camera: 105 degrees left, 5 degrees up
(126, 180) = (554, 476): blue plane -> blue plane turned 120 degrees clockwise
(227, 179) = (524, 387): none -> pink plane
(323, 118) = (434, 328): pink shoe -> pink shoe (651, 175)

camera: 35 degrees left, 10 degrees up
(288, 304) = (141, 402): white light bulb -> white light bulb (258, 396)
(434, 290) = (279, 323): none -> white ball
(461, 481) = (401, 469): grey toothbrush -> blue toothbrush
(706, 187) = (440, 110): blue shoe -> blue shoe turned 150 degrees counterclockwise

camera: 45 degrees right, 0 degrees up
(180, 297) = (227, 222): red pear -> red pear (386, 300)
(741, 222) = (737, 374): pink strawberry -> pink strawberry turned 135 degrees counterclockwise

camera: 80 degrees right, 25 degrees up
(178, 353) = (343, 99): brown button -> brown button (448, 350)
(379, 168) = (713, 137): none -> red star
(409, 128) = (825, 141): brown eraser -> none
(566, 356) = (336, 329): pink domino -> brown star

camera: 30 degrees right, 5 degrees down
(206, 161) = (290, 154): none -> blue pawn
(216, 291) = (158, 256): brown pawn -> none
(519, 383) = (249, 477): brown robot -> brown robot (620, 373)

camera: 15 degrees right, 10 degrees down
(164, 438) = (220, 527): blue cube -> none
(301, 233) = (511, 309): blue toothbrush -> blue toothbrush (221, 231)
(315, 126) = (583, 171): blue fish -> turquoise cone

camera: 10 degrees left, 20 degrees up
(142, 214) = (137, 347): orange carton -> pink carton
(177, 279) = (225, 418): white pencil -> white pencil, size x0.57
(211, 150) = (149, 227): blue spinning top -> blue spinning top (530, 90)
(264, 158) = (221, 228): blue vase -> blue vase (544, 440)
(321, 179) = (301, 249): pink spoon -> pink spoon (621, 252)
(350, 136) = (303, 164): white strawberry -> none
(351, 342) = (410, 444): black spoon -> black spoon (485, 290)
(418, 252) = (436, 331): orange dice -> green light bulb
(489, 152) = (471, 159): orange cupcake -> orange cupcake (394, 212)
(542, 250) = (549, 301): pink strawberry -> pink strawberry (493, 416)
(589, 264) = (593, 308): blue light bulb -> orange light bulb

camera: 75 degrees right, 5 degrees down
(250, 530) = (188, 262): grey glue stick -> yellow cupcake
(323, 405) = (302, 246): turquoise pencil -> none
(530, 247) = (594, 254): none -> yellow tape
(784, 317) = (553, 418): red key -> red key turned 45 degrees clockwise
□ □ □ □
## [Task item]
You are asked to copy all of the entries above exactly.

## [Result for this exercise]
camera: 105 degrees left, 5 degrees up
(126, 180) = (554, 476): blue plane -> blue plane turned 120 degrees clockwise
(227, 179) = (524, 387): none -> pink plane
(323, 118) = (434, 328): pink shoe -> pink shoe (651, 175)

camera: 35 degrees left, 10 degrees up
(288, 304) = (141, 402): white light bulb -> white light bulb (258, 396)
(434, 290) = (279, 323): none -> white ball
(461, 481) = (401, 469): grey toothbrush -> blue toothbrush
(706, 187) = (440, 110): blue shoe -> blue shoe turned 150 degrees counterclockwise

camera: 45 degrees right, 0 degrees up
(180, 297) = (227, 222): red pear -> red pear (386, 300)
(741, 222) = (737, 374): pink strawberry -> pink strawberry turned 135 degrees counterclockwise

camera: 80 degrees right, 25 degrees up
(178, 353) = (343, 99): brown button -> brown button (448, 350)
(379, 168) = (713, 137): none -> red star
(409, 128) = (825, 141): brown eraser -> none
(566, 356) = (336, 329): pink domino -> brown star

camera: 30 degrees right, 5 degrees down
(206, 161) = (290, 154): none -> blue pawn
(216, 291) = (158, 256): brown pawn -> none
(519, 383) = (249, 477): brown robot -> brown robot (620, 373)

camera: 15 degrees right, 10 degrees down
(164, 438) = (220, 527): blue cube -> none
(301, 233) = (511, 309): blue toothbrush -> blue toothbrush (221, 231)
(315, 126) = (583, 171): blue fish -> turquoise cone

camera: 10 degrees left, 20 degrees up
(142, 214) = (137, 347): orange carton -> pink carton
(177, 279) = (225, 418): white pencil -> white pencil, size x0.57
(211, 150) = (149, 227): blue spinning top -> blue spinning top (530, 90)
(264, 158) = (221, 228): blue vase -> blue vase (544, 440)
(321, 179) = (301, 249): pink spoon -> pink spoon (621, 252)
(350, 136) = (303, 164): white strawberry -> none
(351, 342) = (410, 444): black spoon -> black spoon (485, 290)
(418, 252) = (436, 331): orange dice -> green light bulb
(489, 152) = (471, 159): orange cupcake -> orange cupcake (394, 212)
(542, 250) = (549, 301): pink strawberry -> pink strawberry (493, 416)
(589, 264) = (593, 308): blue light bulb -> orange light bulb

camera: 75 degrees right, 5 degrees down
(250, 530) = (188, 262): grey glue stick -> yellow cupcake
(323, 405) = (302, 246): turquoise pencil -> none
(530, 247) = (594, 254): none -> yellow tape
(784, 317) = (553, 418): red key -> red key turned 45 degrees clockwise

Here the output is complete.